* [WORK TO BE COMPLETED]: Below are records to be repeated exactly. Leave their pictures behind.

RECORDS SHOWN: Begin

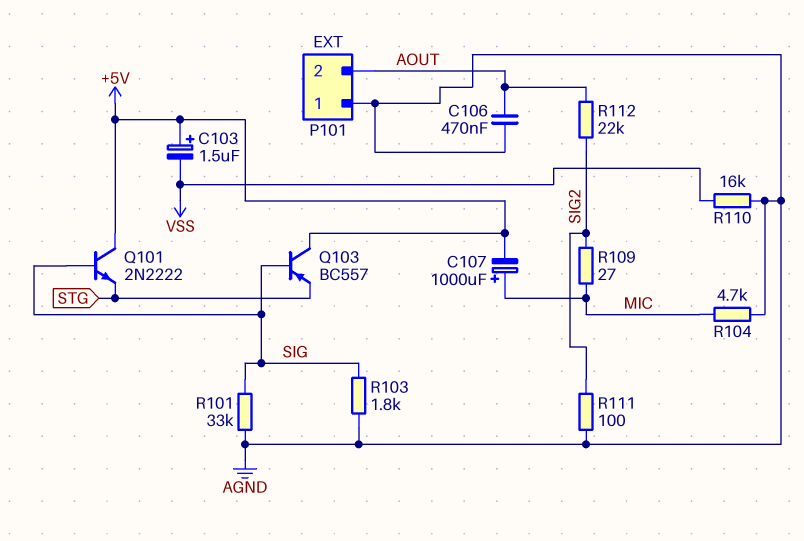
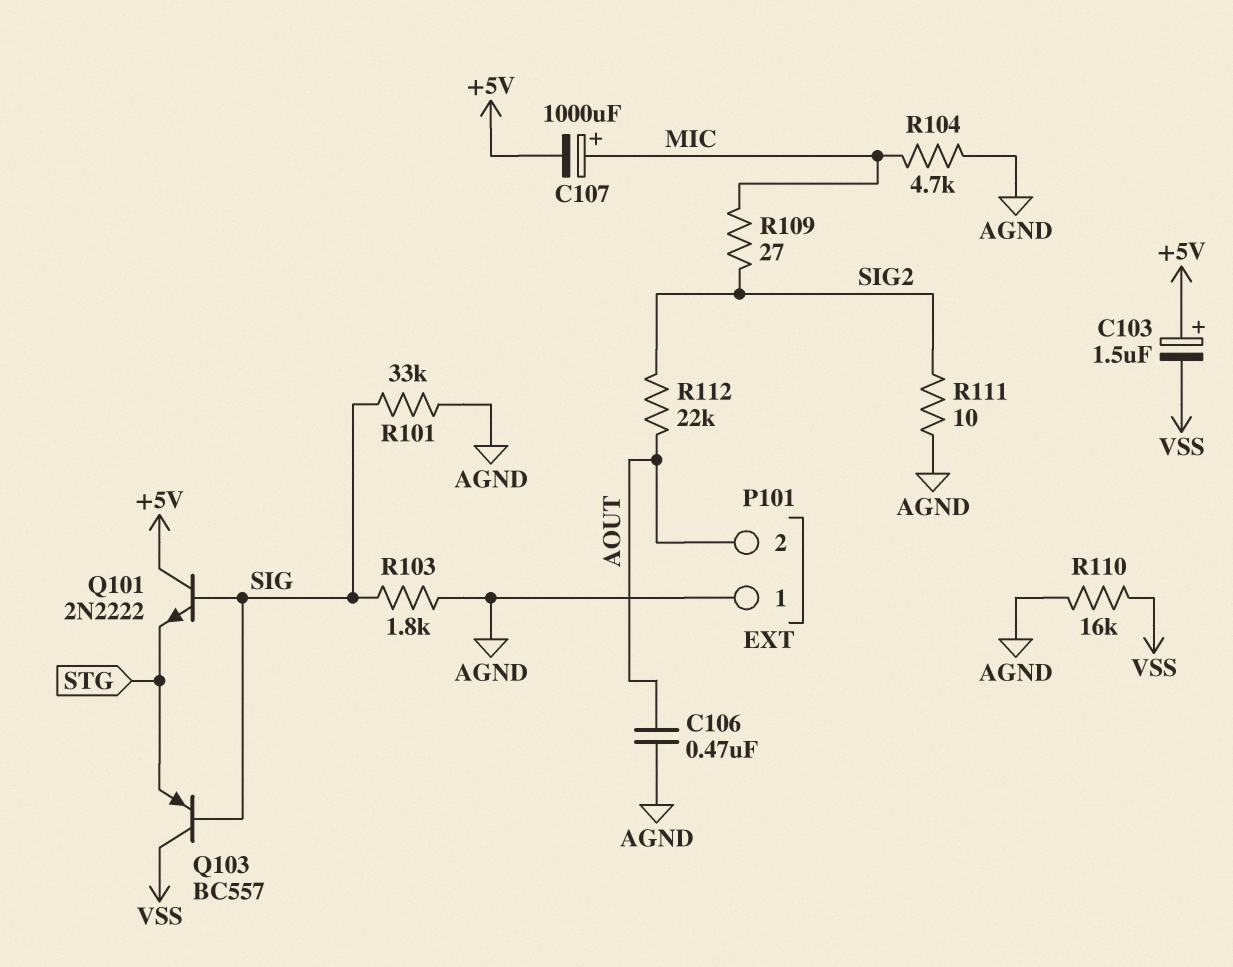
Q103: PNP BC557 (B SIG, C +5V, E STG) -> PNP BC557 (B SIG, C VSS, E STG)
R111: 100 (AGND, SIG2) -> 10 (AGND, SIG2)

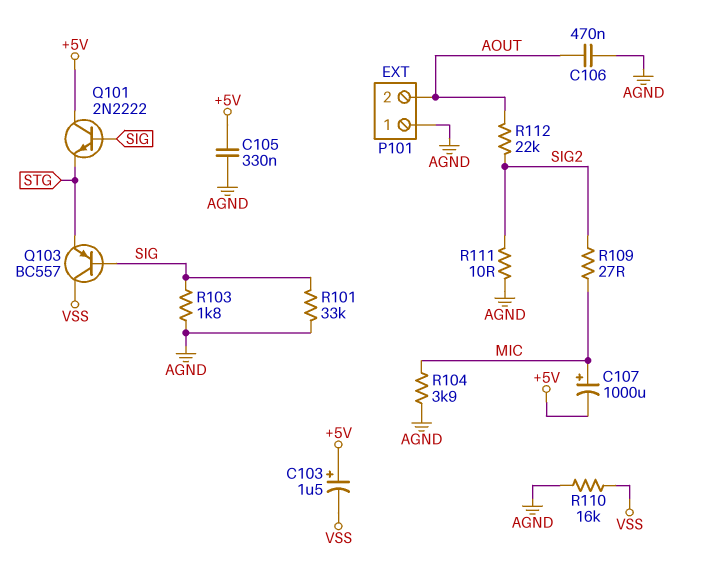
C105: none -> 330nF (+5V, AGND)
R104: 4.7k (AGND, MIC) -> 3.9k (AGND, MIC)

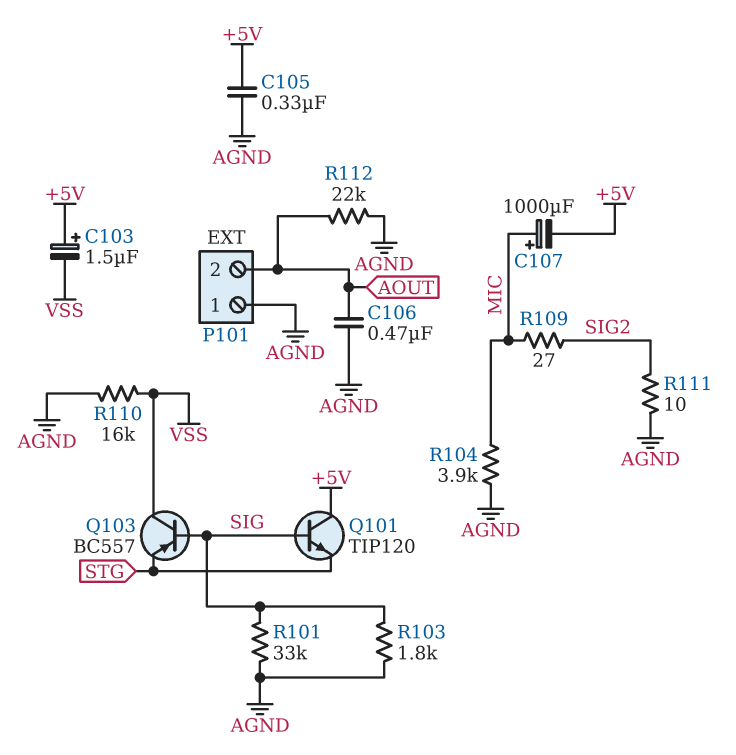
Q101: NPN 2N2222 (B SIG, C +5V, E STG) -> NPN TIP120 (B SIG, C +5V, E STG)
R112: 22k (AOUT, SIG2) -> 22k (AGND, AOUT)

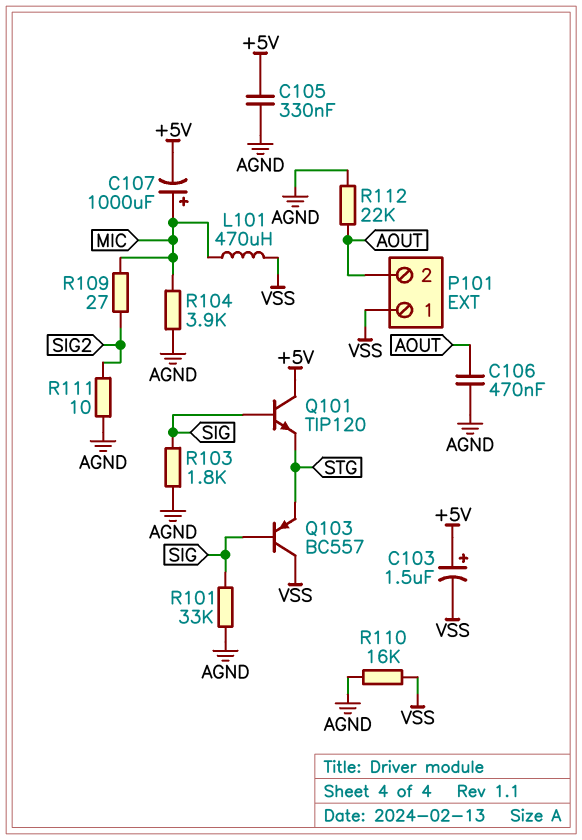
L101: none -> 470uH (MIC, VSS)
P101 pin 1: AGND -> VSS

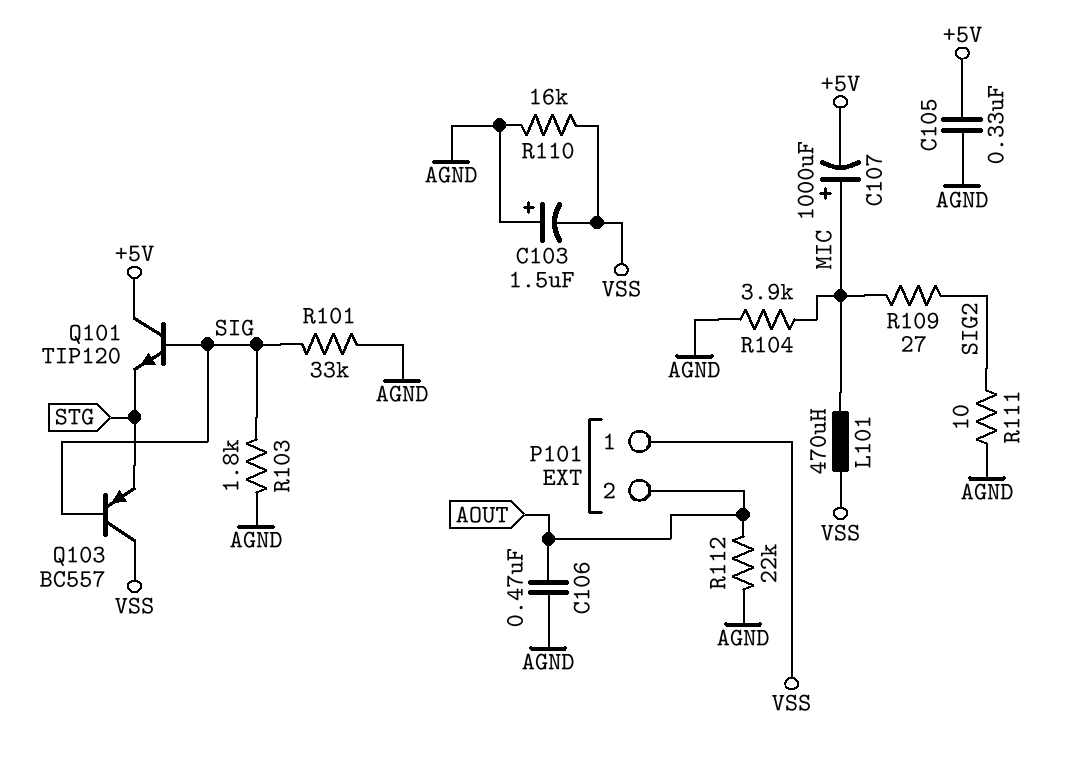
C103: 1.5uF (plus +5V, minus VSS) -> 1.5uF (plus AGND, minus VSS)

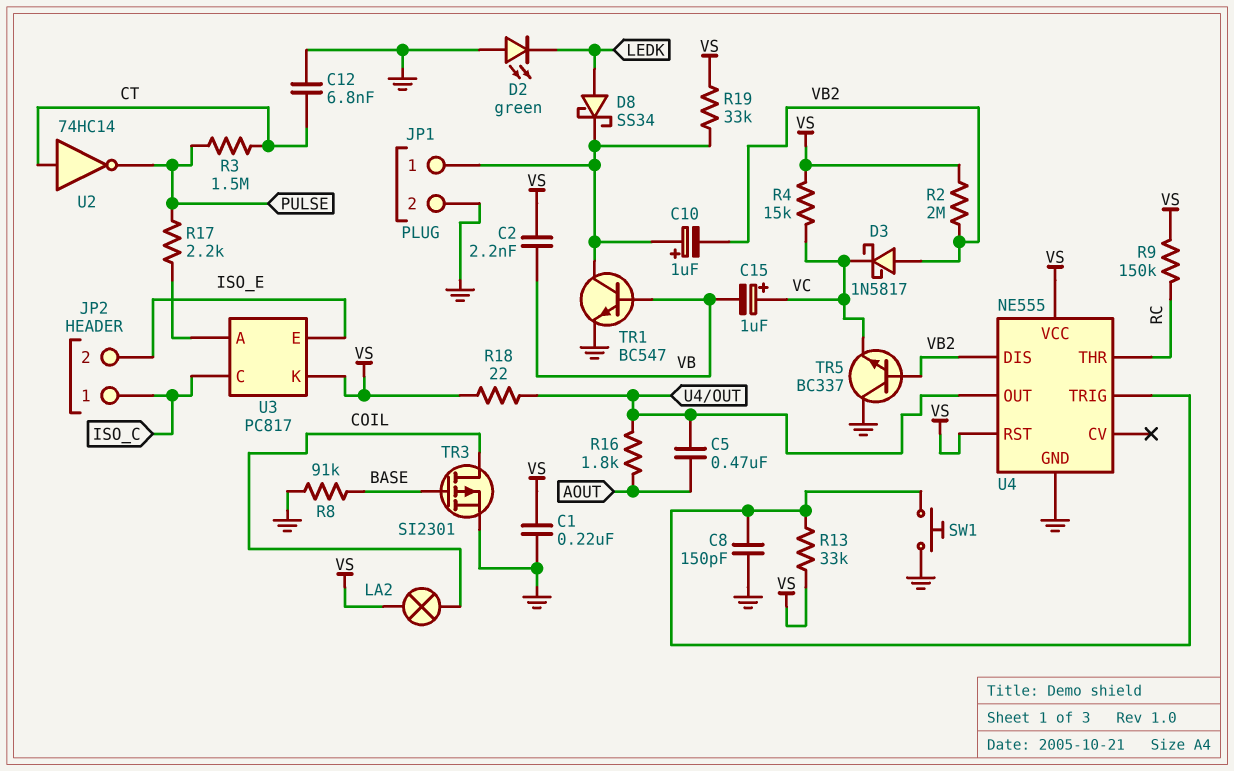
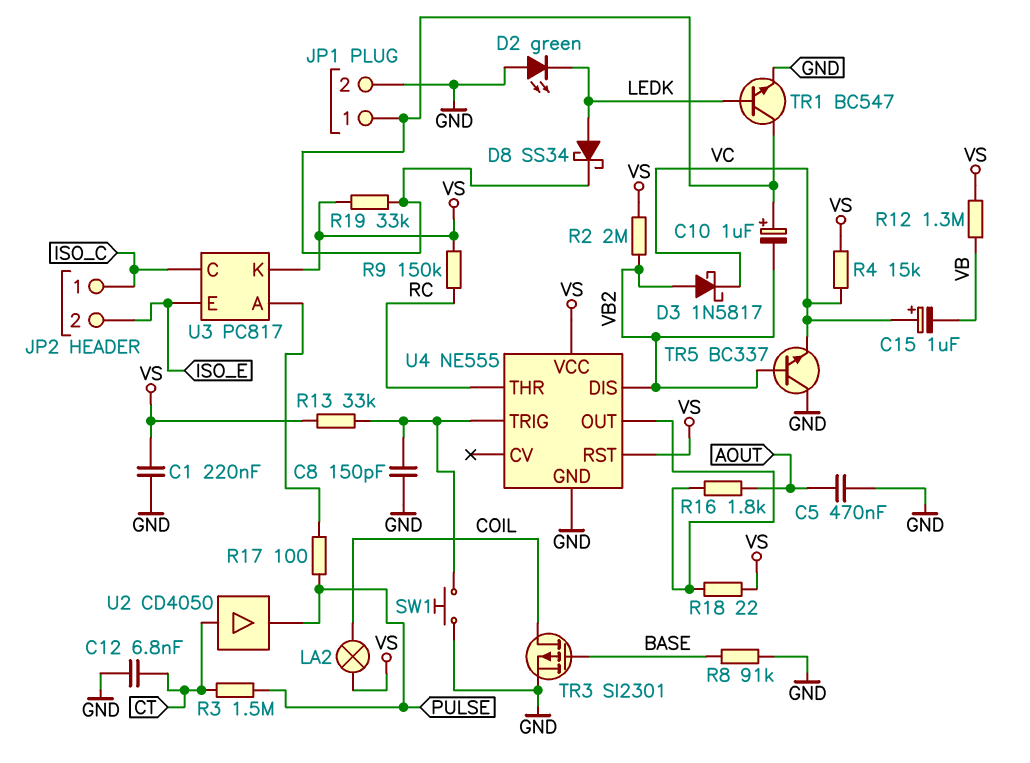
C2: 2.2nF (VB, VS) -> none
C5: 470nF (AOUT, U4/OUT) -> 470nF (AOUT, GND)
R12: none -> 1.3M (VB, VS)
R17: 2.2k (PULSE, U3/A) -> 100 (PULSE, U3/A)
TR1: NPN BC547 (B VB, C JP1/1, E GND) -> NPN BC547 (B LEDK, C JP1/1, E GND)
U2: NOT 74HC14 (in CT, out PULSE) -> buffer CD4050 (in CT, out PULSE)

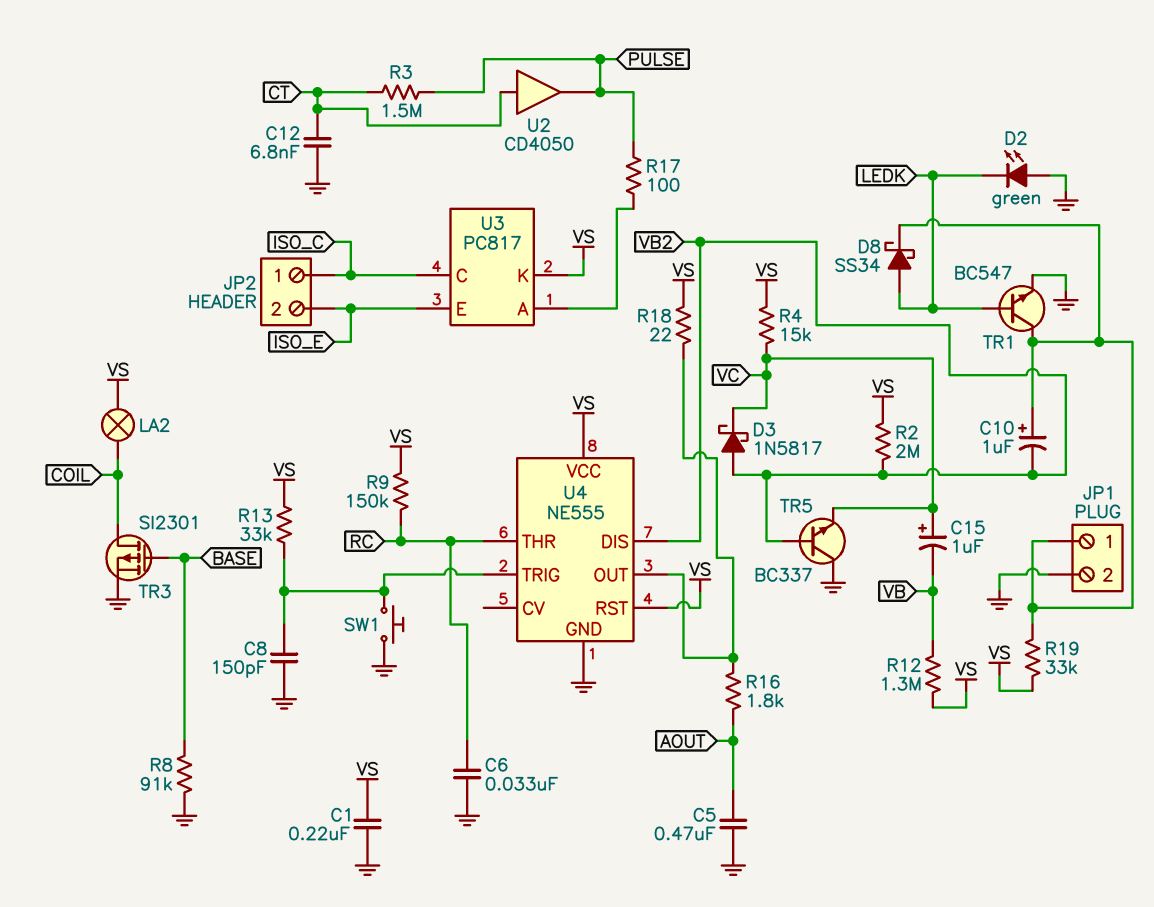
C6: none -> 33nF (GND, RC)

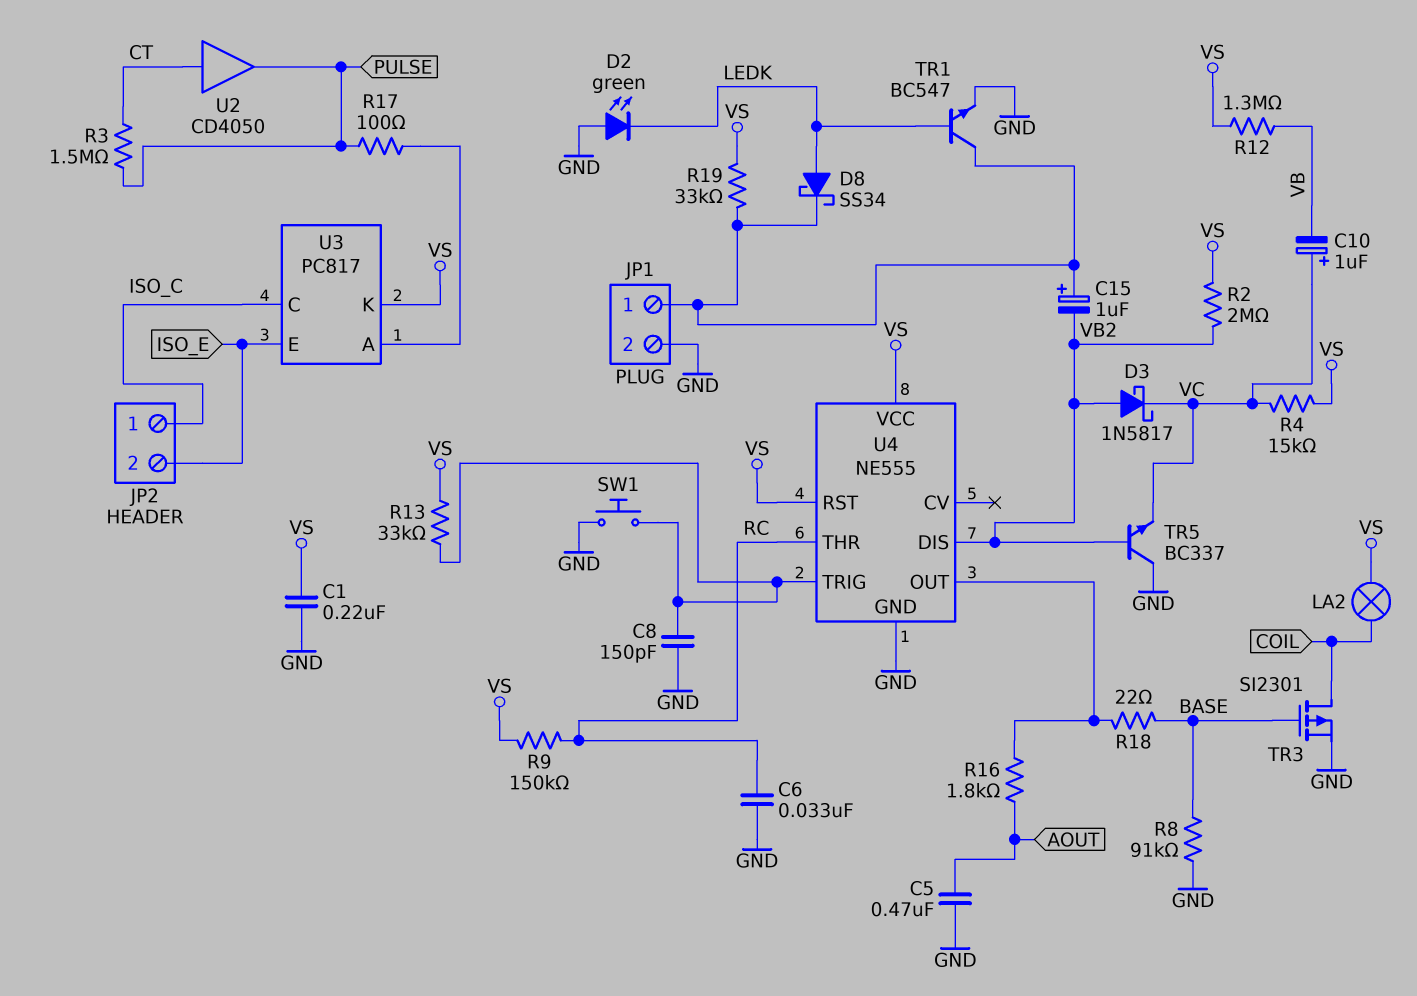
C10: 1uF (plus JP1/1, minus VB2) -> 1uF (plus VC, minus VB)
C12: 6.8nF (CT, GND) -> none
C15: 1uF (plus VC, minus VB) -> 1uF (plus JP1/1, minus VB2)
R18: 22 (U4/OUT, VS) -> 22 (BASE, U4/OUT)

RECORDS SHOWN: End

* [WRITTEN REPLY]:
Q103: PNP BC557 (B SIG, C +5V, E STG) -> PNP BC557 (B SIG, C VSS, E STG)
R111: 100 (AGND, SIG2) -> 10 (AGND, SIG2)

C105: none -> 330nF (+5V, AGND)
R104: 4.7k (AGND, MIC) -> 3.9k (AGND, MIC)

Q101: NPN 2N2222 (B SIG, C +5V, E STG) -> NPN TIP120 (B SIG, C +5V, E STG)
R112: 22k (AOUT, SIG2) -> 22k (AGND, AOUT)

L101: none -> 470uH (MIC, VSS)
P101 pin 1: AGND -> VSS

C103: 1.5uF (plus +5V, minus VSS) -> 1.5uF (plus AGND, minus VSS)

C2: 2.2nF (VB, VS) -> none
C5: 470nF (AOUT, U4/OUT) -> 470nF (AOUT, GND)
R12: none -> 1.3M (VB, VS)
R17: 2.2k (PULSE, U3/A) -> 100 (PULSE, U3/A)
TR1: NPN BC547 (B VB, C JP1/1, E GND) -> NPN BC547 (B LEDK, C JP1/1, E GND)
U2: NOT 74HC14 (in CT, out PULSE) -> buffer CD4050 (in CT, out PULSE)

C6: none -> 33nF (GND, RC)

C10: 1uF (plus JP1/1, minus VB2) -> 1uF (plus VC, minus VB)
C12: 6.8nF (CT, GND) -> none
C15: 1uF (plus VC, minus VB) -> 1uF (plus JP1/1, minus VB2)
R18: 22 (U4/OUT, VS) -> 22 (BASE, U4/OUT)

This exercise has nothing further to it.